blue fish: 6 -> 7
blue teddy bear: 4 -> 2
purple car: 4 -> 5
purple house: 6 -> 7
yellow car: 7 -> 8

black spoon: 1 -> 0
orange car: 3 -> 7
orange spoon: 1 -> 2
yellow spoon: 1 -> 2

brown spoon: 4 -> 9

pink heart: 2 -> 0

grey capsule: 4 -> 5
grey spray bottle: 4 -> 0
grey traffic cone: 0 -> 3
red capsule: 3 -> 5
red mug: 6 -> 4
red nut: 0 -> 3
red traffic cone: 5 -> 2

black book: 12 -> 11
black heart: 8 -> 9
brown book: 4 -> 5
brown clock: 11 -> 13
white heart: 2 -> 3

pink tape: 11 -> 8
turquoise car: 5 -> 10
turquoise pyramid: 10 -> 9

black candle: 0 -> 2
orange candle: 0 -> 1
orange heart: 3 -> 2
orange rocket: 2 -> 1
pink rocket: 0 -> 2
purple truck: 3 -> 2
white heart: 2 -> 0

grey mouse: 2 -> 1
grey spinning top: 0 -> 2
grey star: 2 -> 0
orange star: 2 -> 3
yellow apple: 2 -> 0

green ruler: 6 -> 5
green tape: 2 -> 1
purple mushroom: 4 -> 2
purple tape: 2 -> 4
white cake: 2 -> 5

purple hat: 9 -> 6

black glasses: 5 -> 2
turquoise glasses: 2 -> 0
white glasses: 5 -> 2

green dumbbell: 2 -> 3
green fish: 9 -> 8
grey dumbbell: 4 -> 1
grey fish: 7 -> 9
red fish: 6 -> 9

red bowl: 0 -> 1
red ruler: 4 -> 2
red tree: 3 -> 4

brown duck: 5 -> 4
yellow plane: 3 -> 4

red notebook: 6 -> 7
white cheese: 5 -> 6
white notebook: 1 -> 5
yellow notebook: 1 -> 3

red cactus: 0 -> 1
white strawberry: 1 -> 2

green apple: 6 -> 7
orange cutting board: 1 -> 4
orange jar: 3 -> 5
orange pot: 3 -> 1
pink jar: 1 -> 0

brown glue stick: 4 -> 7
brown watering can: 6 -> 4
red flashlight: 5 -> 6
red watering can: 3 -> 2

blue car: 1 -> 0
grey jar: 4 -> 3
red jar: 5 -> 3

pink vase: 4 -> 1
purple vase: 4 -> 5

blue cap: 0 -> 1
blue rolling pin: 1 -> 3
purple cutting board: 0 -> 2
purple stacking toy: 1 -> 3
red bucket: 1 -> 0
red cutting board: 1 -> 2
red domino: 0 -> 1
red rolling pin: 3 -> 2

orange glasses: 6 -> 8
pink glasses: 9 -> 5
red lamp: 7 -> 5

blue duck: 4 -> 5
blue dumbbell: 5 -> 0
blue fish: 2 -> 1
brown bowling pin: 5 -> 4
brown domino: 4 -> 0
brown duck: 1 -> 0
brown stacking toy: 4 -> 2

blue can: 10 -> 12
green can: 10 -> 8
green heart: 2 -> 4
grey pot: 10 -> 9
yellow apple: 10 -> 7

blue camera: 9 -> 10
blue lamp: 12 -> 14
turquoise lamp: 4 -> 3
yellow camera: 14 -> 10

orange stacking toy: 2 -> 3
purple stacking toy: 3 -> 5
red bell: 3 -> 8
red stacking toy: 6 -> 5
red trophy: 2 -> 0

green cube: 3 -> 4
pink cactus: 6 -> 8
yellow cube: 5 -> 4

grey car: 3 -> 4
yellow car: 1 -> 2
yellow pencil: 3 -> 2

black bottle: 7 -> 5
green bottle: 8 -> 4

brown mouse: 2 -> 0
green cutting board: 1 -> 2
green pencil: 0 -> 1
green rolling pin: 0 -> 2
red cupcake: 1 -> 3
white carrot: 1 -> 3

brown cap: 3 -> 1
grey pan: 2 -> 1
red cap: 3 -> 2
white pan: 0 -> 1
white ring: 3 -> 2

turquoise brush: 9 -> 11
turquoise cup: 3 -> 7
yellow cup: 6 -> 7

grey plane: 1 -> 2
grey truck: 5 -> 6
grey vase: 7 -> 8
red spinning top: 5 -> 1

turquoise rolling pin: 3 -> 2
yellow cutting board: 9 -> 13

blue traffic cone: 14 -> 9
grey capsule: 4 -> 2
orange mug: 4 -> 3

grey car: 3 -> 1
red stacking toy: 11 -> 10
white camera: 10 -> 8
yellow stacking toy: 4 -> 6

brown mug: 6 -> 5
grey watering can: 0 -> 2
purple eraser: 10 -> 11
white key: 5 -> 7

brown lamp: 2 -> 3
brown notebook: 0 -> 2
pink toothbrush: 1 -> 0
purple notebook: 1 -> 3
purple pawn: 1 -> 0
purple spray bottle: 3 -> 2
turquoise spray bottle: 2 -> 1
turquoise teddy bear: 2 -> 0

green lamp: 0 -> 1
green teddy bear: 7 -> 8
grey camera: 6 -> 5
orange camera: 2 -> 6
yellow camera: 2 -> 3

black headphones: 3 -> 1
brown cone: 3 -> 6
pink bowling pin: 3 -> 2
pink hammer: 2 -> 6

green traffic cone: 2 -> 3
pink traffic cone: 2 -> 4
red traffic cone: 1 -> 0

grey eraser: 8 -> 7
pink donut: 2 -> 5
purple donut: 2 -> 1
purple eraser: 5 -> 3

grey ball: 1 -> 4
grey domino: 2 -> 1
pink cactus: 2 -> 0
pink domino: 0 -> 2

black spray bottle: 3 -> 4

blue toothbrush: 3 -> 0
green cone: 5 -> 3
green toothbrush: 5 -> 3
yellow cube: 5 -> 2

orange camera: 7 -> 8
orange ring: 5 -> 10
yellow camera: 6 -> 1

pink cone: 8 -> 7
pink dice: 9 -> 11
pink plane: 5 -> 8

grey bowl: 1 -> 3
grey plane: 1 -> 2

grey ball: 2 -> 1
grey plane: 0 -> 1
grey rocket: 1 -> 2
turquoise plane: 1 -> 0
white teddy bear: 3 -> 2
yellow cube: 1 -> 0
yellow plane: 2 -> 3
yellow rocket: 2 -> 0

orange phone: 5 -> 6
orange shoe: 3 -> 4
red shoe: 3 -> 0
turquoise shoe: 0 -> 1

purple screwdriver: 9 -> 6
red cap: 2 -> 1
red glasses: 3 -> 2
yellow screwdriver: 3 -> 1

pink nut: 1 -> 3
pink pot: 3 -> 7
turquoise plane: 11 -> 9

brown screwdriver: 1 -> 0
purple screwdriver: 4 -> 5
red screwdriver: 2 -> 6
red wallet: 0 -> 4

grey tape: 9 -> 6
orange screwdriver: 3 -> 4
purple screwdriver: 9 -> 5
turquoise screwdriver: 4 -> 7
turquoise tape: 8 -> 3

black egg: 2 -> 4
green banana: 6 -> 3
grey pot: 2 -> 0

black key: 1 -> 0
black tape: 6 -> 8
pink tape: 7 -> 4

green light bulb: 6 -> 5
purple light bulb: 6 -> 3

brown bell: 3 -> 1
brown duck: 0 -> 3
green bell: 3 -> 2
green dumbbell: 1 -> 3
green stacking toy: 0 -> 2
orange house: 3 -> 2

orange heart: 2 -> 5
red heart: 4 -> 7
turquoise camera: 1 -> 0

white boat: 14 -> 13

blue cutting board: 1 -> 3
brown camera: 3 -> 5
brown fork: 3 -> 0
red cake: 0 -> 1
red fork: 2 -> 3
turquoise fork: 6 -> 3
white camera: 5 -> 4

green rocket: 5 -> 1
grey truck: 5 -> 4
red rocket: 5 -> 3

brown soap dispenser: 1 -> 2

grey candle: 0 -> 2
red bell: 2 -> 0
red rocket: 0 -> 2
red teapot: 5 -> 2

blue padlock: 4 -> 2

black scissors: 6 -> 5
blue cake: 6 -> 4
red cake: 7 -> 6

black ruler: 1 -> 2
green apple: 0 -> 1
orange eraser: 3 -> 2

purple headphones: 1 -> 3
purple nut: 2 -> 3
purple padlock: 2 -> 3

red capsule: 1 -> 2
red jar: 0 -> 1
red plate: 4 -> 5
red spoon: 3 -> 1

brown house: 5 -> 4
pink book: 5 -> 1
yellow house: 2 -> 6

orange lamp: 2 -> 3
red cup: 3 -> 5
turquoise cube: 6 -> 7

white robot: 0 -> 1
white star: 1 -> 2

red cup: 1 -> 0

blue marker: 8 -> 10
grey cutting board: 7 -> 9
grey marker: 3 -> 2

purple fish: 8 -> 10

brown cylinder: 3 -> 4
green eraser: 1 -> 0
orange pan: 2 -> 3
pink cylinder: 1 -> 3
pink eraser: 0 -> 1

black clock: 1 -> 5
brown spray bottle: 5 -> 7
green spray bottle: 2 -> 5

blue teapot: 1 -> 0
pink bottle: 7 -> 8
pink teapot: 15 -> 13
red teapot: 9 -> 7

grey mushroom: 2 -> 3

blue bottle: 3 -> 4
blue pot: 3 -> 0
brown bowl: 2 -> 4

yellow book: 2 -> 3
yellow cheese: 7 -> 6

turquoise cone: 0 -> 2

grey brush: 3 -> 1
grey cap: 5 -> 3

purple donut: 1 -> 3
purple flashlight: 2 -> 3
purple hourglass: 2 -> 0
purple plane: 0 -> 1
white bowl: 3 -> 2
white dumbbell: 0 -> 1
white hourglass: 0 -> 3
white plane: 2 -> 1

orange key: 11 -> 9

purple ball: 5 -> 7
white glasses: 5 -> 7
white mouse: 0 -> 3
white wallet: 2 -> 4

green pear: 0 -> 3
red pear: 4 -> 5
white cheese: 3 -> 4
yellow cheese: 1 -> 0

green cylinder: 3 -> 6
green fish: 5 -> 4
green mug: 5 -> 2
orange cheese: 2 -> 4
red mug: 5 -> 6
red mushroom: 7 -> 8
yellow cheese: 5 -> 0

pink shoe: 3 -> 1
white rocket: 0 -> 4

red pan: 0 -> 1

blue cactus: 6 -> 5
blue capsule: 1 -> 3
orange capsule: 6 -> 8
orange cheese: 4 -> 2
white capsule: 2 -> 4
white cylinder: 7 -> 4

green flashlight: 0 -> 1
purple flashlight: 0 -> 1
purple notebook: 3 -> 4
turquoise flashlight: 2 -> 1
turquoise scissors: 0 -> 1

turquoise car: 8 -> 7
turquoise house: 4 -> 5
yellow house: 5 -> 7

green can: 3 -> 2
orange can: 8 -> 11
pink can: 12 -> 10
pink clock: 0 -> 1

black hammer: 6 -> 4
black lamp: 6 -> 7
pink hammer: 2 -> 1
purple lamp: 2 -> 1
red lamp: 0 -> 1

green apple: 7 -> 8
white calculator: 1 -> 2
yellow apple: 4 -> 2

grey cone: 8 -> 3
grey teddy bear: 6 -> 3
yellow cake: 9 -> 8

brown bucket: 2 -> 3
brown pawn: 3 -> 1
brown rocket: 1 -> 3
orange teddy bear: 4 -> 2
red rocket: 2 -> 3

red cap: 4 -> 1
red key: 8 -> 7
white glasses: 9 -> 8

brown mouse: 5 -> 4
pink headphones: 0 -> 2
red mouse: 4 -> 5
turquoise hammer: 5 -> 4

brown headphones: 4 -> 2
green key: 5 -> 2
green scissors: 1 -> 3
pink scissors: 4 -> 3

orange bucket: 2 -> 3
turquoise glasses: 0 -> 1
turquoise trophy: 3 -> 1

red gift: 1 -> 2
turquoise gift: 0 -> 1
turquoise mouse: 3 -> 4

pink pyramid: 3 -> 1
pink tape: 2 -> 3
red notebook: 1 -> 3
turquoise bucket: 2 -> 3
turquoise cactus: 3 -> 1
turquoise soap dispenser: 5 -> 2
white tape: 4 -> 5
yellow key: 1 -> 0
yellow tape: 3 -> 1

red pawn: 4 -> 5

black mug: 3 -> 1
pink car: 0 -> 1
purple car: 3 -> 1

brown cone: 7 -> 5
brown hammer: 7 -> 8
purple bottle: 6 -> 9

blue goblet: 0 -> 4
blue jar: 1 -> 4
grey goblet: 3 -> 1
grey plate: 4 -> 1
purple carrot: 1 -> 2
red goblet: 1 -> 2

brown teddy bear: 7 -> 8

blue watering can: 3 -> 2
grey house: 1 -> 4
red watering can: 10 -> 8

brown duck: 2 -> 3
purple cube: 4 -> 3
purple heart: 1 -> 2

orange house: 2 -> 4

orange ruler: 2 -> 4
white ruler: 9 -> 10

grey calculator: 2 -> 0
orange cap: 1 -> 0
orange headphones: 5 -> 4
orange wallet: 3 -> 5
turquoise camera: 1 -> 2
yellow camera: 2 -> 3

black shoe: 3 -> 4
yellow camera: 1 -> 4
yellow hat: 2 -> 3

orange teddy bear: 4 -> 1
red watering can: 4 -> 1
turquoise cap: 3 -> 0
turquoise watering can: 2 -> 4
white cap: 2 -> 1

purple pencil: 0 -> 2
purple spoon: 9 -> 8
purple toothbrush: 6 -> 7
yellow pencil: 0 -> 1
....
**Description of the task:** Please count up the lines above that include the string "lamp" and respond with the total alone.

**Response area:** 9